== Aim of the task ==
Copy each line below exactly as it appears. Pictures are to be omitted.

== Information supplied ==
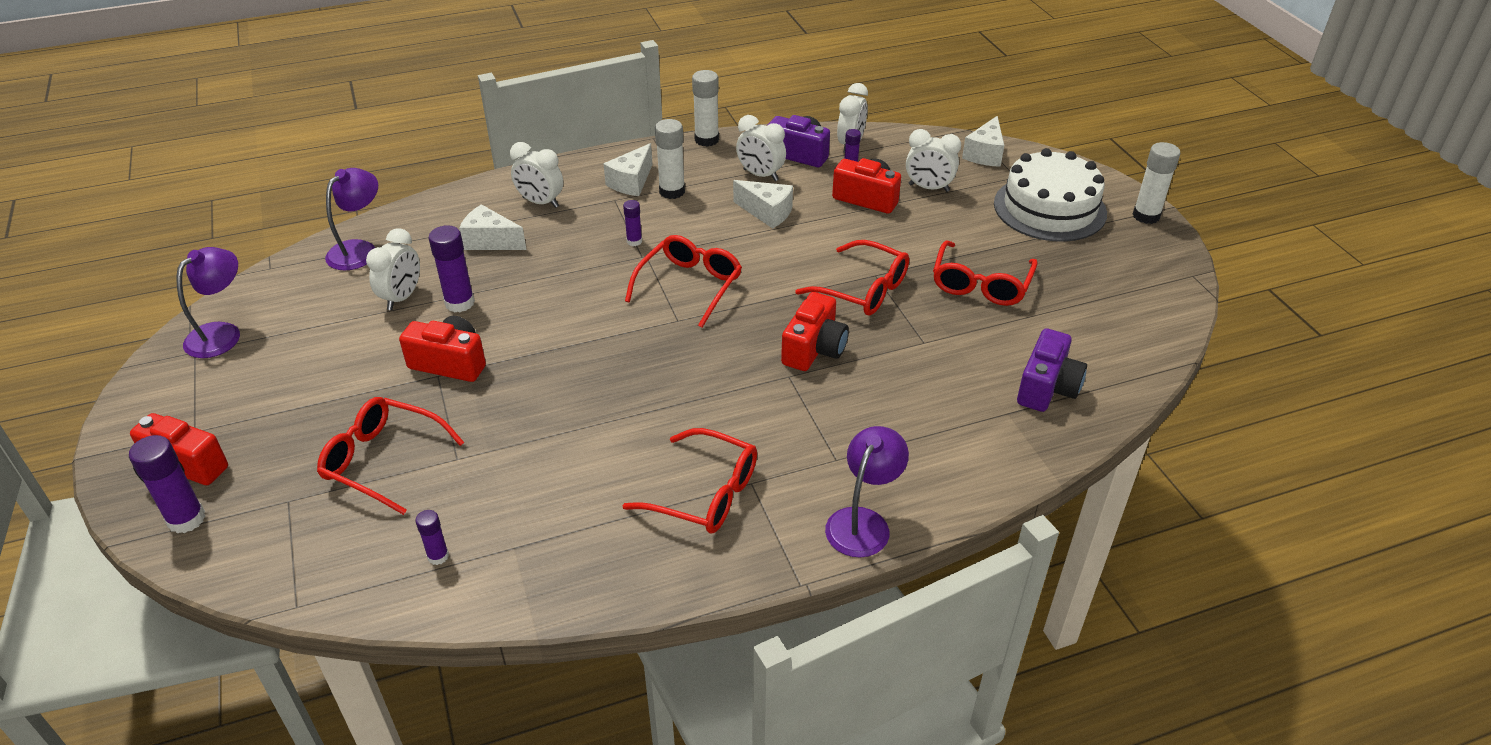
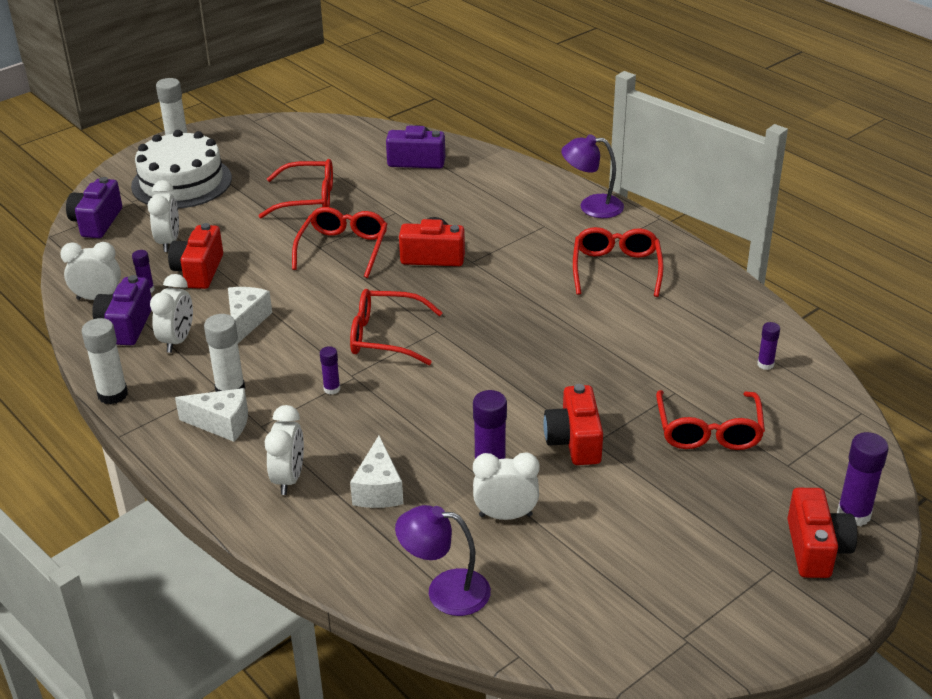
camera: 110 degrees left, 5 degrees down
(222, 333) = (644, 631): purple lamp -> none
(985, 154) = (97, 222): white cheese -> purple camera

== Reply to the task ==
camera: 110 degrees left, 5 degrees down
(222, 333) = (644, 631): purple lamp -> none
(985, 154) = (97, 222): white cheese -> purple camera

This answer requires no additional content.